ASSIGNMENT: Excluding pictures, transcribe precisely the lines from the one containing "none -> purple brick H11:I11 level 1" to the final line of the listing below, inclusive, and nothing more.

# # # # # # #

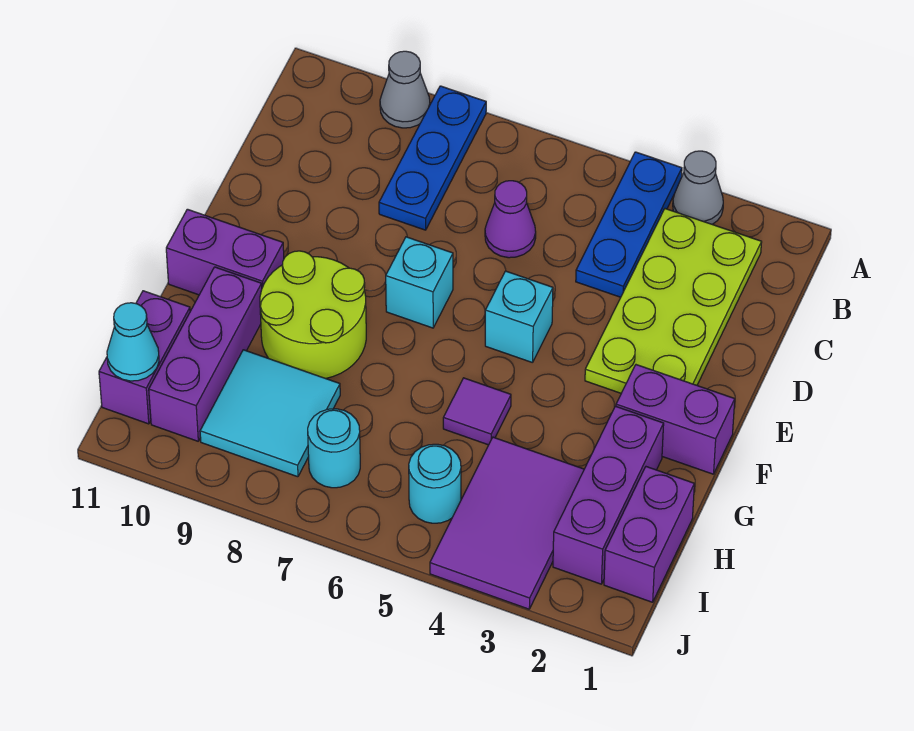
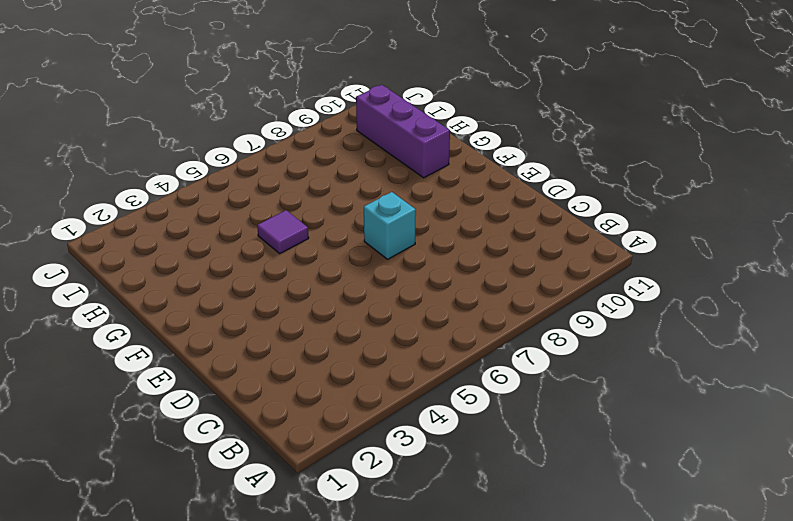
none -> grey cone A3 level 1
none -> blue plate A4:C4 level 1
none -> blue plate A8:C8 level 1

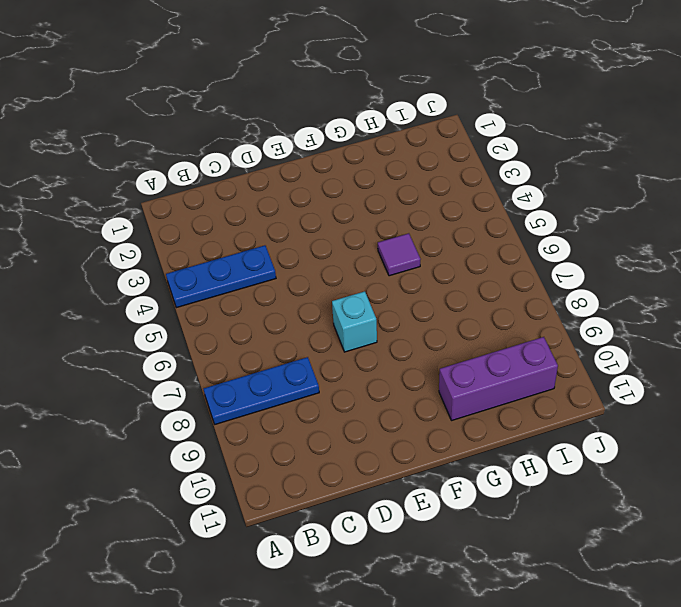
none -> grey cone A3 level 1
none -> grey cone A9 level 1
none -> lime plate B2:E3 level 1

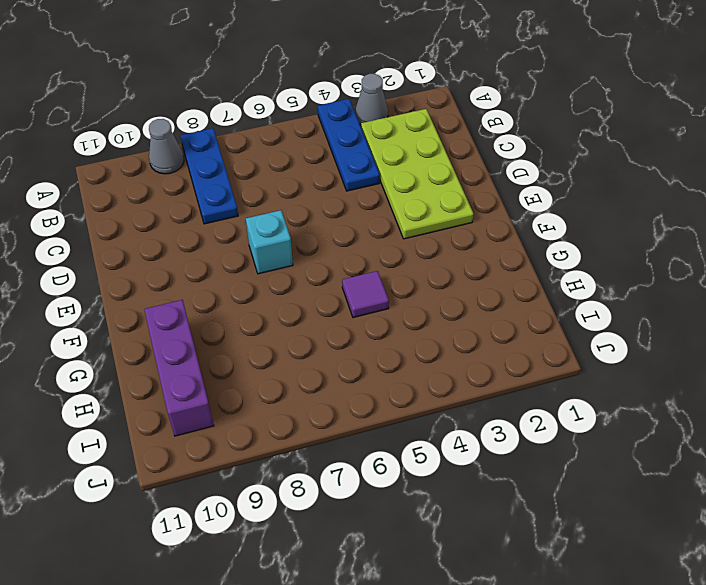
none -> purple cone C6 level 1
none -> cyan brick E5 level 1
none -> purple brick F1:F2 level 1

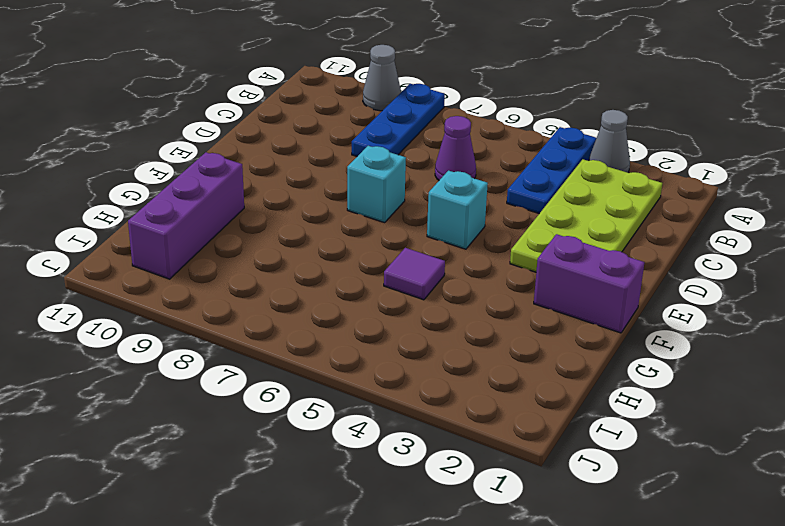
none -> lime round brick F8:G9 level 1
none -> purple brick F10:F11 level 1
none -> purple brick G2:I2 level 1

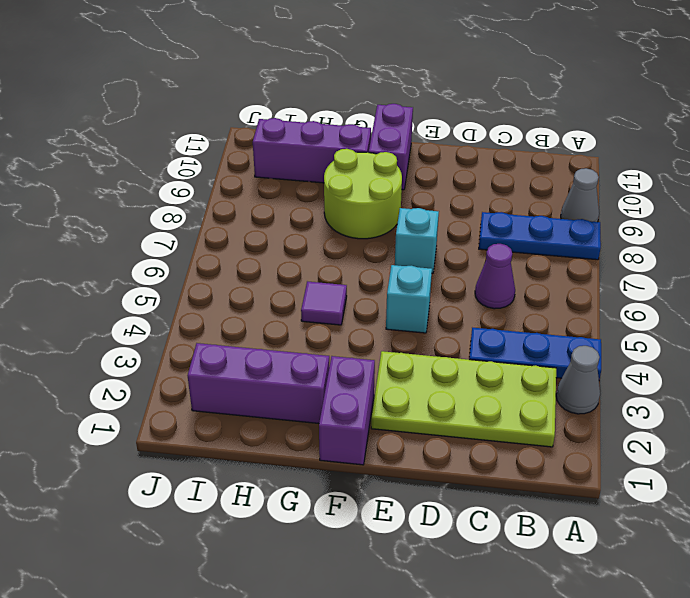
none -> purple brick H1:I1 level 1
none -> purple tile H3:J4 level 1
none -> cyan tile H8:I9 level 1

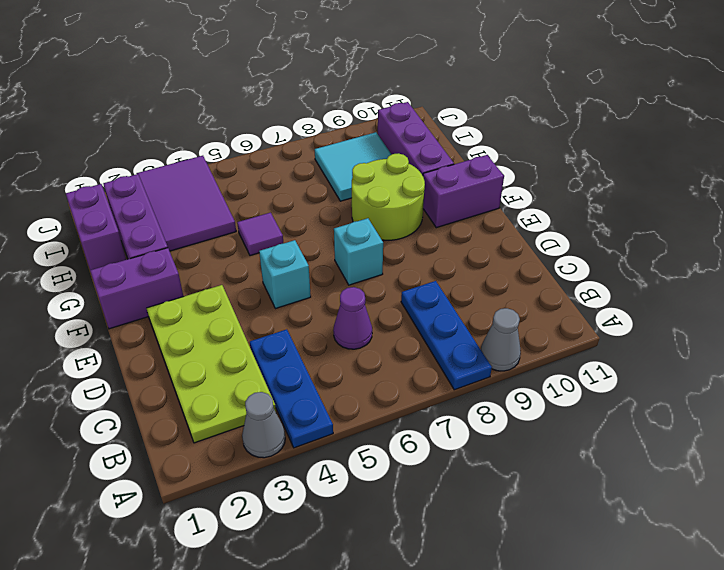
none -> purple brick H11:I11 level 1
none -> cyan round brick I5 level 1
none -> cyan round brick I7 level 1

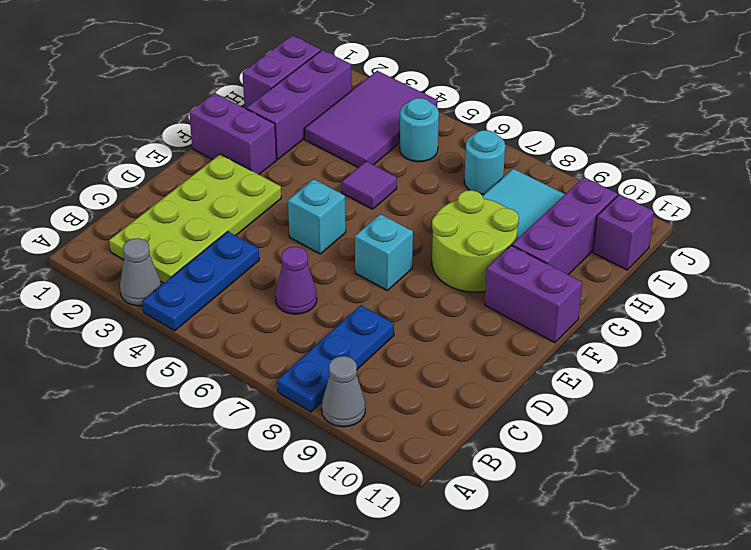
purple brick I11 level 1 -> purple brick H11:I11 level 1
none -> cyan cone I11 level 2

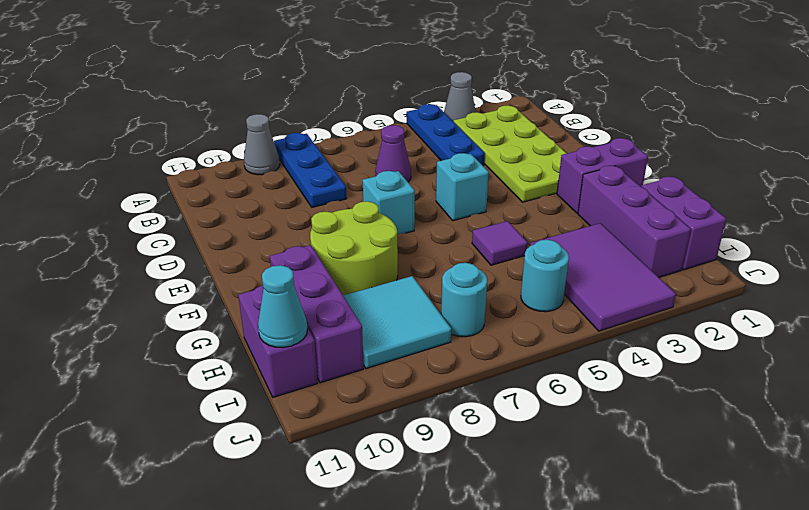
none -> purple brick F10:F11 level 1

# # # # # # #

RESPONSE BELOW:
none -> purple brick H11:I11 level 1
none -> cyan round brick I5 level 1
none -> cyan round brick I7 level 1

purple brick I11 level 1 -> purple brick H11:I11 level 1
none -> cyan cone I11 level 2

none -> purple brick F10:F11 level 1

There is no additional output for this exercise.